**Task to carry out**. Within the data that follows, how many lines carry the string "DGND"? Give the number alone.

Extracted data entries:
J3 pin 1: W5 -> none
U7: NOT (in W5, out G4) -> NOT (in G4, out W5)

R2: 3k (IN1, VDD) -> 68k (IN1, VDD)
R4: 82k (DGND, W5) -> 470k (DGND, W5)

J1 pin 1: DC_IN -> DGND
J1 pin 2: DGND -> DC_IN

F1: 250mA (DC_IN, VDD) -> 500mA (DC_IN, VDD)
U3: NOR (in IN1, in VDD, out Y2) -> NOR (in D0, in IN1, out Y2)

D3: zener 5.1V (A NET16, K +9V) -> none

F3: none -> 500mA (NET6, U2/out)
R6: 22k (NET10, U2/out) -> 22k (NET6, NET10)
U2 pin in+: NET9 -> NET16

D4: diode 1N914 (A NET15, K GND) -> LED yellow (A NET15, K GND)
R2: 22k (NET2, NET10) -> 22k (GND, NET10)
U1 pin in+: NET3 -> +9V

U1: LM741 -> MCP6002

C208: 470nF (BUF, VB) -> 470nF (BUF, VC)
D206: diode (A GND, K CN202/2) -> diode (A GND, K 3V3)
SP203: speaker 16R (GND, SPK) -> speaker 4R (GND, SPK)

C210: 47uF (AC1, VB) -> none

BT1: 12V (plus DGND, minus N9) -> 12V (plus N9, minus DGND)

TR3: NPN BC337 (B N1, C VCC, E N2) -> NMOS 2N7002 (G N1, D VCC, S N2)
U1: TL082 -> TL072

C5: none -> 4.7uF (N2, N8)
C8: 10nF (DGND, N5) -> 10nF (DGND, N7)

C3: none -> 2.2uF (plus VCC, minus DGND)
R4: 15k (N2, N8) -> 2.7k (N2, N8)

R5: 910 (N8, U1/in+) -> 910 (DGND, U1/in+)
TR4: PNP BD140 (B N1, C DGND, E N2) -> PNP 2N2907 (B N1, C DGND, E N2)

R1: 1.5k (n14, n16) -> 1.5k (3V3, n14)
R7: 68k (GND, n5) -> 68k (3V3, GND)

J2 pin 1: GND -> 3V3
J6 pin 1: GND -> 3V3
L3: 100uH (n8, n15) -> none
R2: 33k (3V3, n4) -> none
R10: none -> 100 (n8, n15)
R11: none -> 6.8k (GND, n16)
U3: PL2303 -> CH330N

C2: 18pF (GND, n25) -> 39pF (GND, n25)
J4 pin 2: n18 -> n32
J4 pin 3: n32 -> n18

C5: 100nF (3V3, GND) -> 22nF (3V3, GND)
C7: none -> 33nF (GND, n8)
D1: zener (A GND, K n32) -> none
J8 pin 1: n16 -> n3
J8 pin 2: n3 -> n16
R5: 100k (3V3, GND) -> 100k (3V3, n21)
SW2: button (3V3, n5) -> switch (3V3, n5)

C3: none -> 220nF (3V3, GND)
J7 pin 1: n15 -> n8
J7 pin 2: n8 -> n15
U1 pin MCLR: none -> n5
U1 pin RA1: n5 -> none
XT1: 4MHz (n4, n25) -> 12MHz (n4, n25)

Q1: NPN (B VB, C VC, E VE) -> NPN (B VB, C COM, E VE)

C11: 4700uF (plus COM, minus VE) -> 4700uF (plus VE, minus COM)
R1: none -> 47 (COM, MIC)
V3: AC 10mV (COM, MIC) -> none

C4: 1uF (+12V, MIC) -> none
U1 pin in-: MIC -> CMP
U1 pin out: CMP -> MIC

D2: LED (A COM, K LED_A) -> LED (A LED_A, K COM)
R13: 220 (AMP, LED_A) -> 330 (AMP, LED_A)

**Reply to the task**. 8